*What is expected:*
Skip the pictures and copy all the data that follows exactly.

*Extracted information:*
══════════
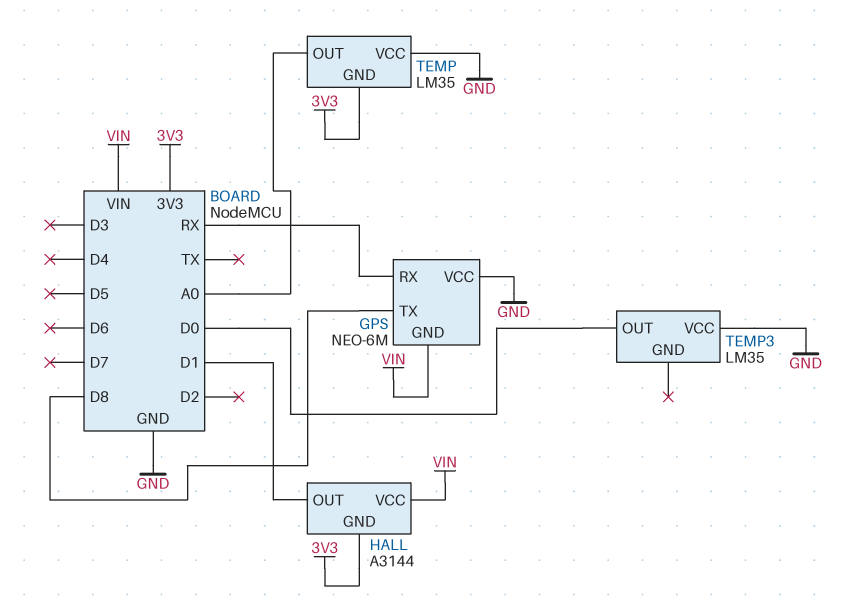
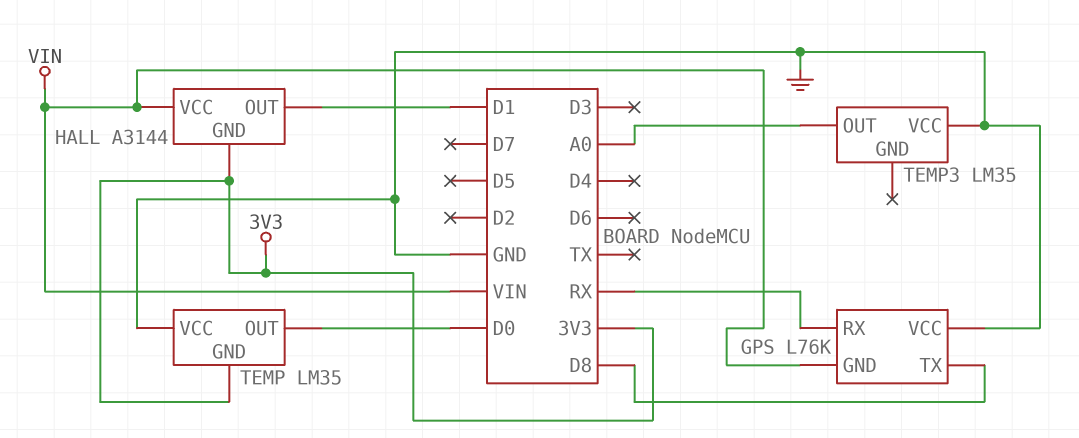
GPS: NEO-6M -> L76K
TEMP pin OUT: A0 -> D0
TEMP3 pin OUT: D0 -> A0

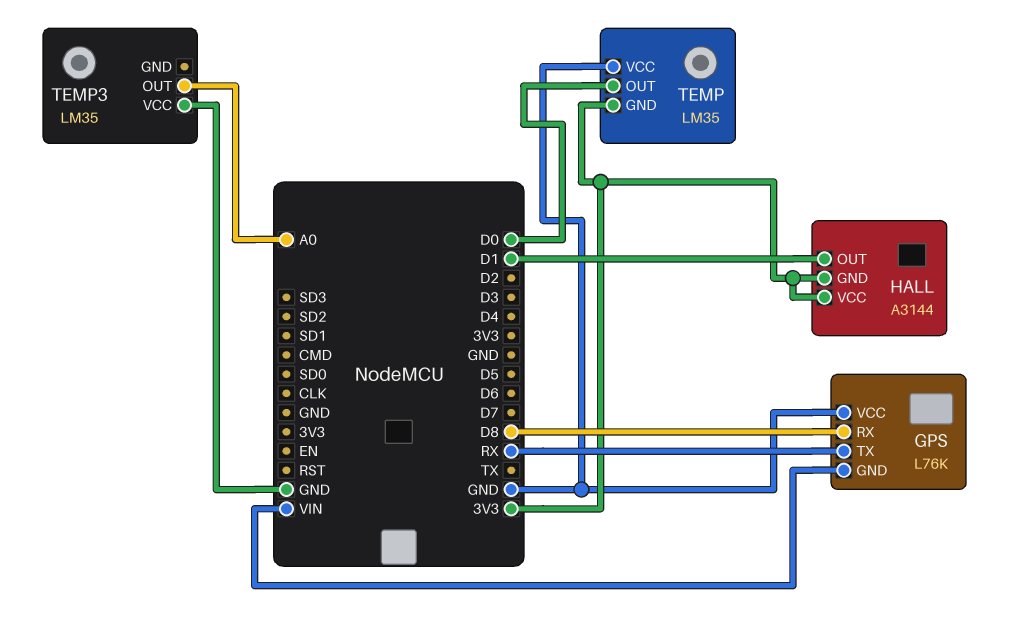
GPS pin RX: RX -> D8
GPS pin TX: D8 -> RX
HALL pin VCC: VIN -> 3V3

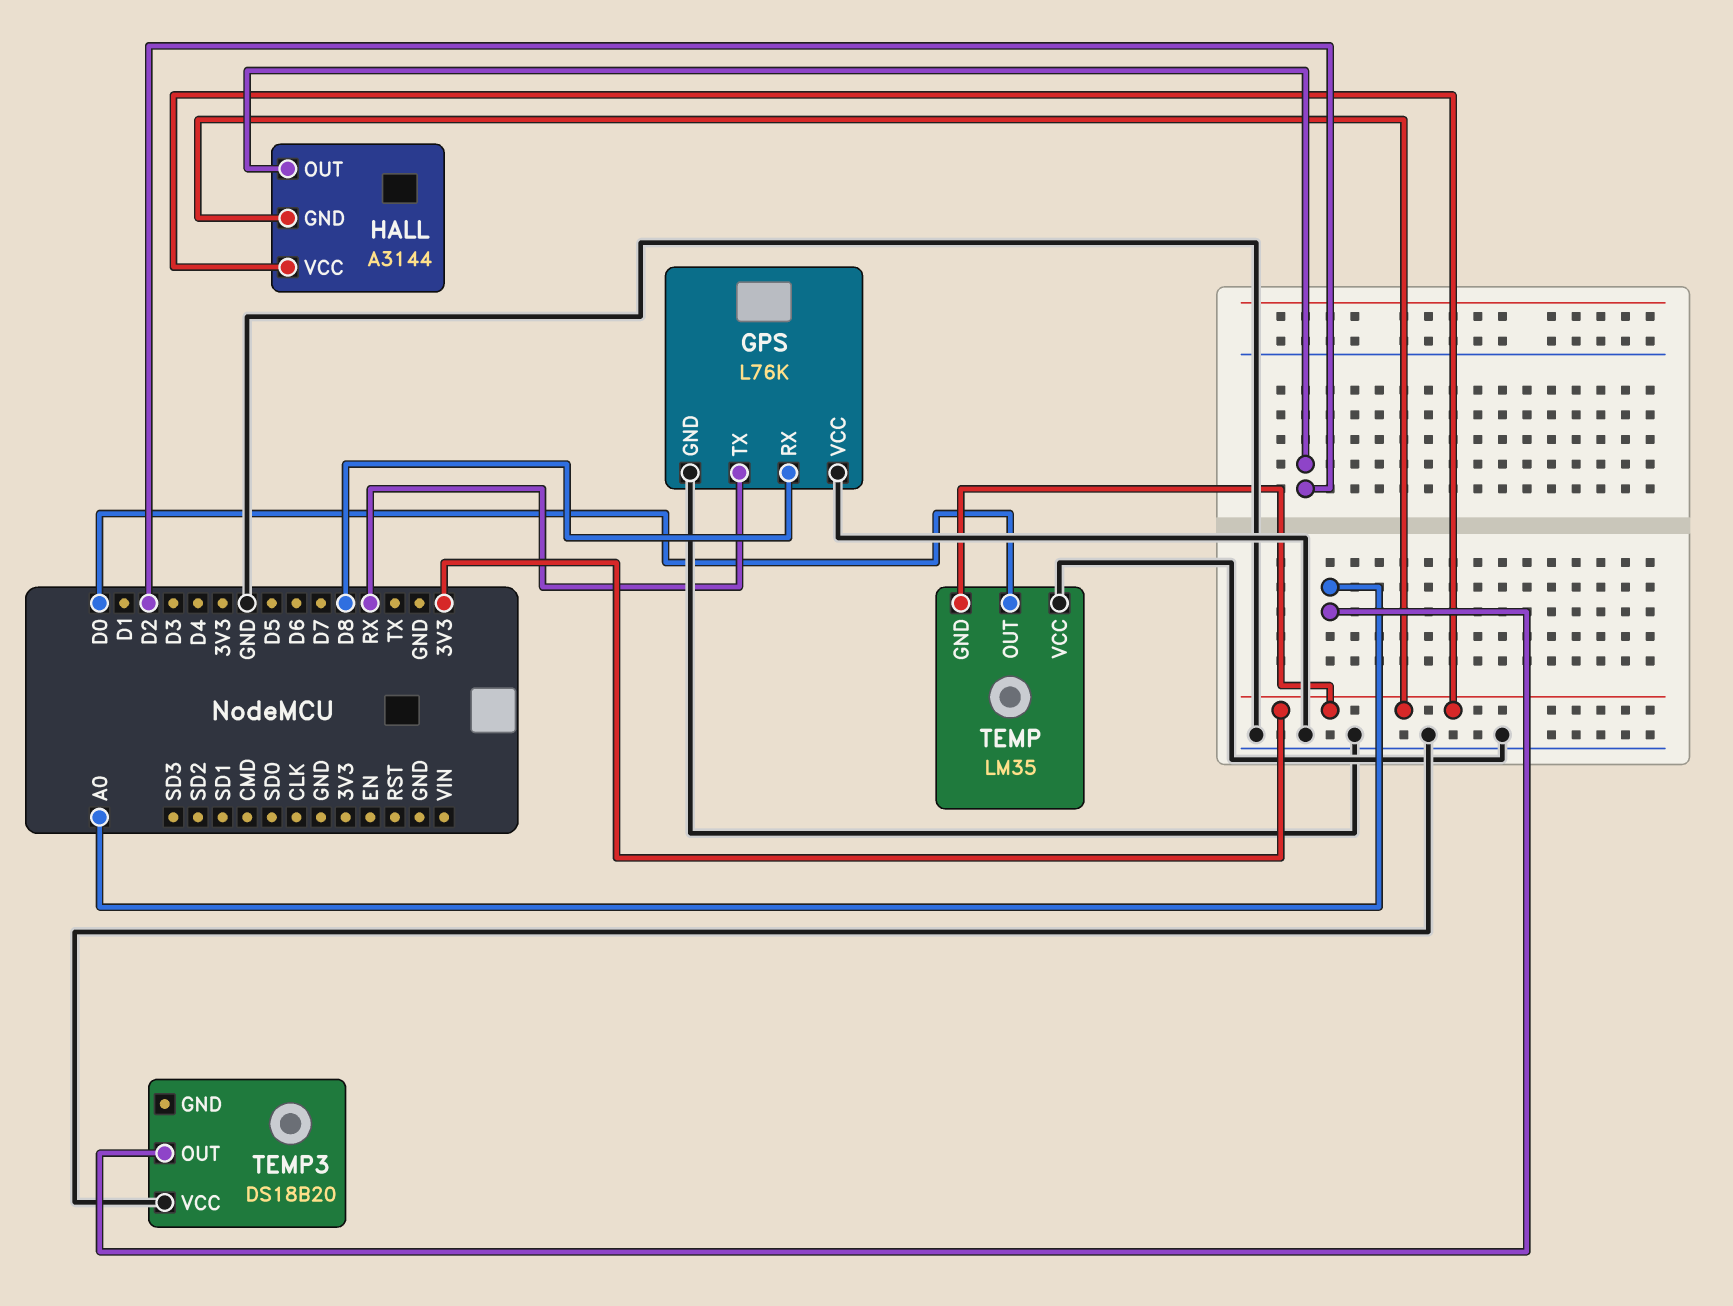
GPS pin GND: VIN -> GND
HALL pin OUT: D1 -> D2
TEMP3: LM35 -> DS18B20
══════════
*Written reply:*
GPS: NEO-6M -> L76K
TEMP pin OUT: A0 -> D0
TEMP3 pin OUT: D0 -> A0

GPS pin RX: RX -> D8
GPS pin TX: D8 -> RX
HALL pin VCC: VIN -> 3V3

GPS pin GND: VIN -> GND
HALL pin OUT: D1 -> D2
TEMP3: LM35 -> DS18B20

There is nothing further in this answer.